■ **What to work on**
Every line below from the one containing "red plate B7:B8 level 4 -> none" through the one containing "green brick G7:H7 level 3 -> none" must be transcribed exactly. Omit all lines outside that stretch.

▼

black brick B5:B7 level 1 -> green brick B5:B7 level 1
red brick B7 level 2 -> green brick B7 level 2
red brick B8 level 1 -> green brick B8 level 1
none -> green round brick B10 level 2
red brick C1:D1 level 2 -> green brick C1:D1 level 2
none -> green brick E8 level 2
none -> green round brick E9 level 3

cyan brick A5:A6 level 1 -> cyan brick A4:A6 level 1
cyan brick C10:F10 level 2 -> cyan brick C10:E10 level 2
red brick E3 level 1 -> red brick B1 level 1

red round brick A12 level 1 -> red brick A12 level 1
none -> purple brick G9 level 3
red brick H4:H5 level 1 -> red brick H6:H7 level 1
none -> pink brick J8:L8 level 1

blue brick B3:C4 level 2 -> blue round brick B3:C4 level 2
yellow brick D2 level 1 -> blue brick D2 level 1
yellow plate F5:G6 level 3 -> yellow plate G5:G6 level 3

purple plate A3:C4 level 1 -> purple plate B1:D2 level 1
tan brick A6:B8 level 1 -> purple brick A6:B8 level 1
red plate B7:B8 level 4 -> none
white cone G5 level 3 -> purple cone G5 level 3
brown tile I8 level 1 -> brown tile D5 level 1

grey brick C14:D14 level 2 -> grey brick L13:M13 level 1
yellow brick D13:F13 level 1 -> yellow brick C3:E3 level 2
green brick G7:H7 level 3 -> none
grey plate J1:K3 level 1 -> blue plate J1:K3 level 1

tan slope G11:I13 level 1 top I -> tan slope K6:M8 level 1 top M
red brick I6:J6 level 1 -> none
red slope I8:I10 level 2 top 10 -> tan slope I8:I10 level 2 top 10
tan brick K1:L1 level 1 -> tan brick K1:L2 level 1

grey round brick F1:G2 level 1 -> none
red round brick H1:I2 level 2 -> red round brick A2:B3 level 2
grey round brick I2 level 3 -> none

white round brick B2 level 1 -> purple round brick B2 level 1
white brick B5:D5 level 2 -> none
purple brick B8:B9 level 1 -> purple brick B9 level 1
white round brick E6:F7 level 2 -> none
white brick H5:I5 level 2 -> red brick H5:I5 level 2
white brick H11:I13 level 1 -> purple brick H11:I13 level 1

▲

■ **Task output**
red plate B7:B8 level 4 -> none
white cone G5 level 3 -> purple cone G5 level 3
brown tile I8 level 1 -> brown tile D5 level 1

grey brick C14:D14 level 2 -> grey brick L13:M13 level 1
yellow brick D13:F13 level 1 -> yellow brick C3:E3 level 2
green brick G7:H7 level 3 -> none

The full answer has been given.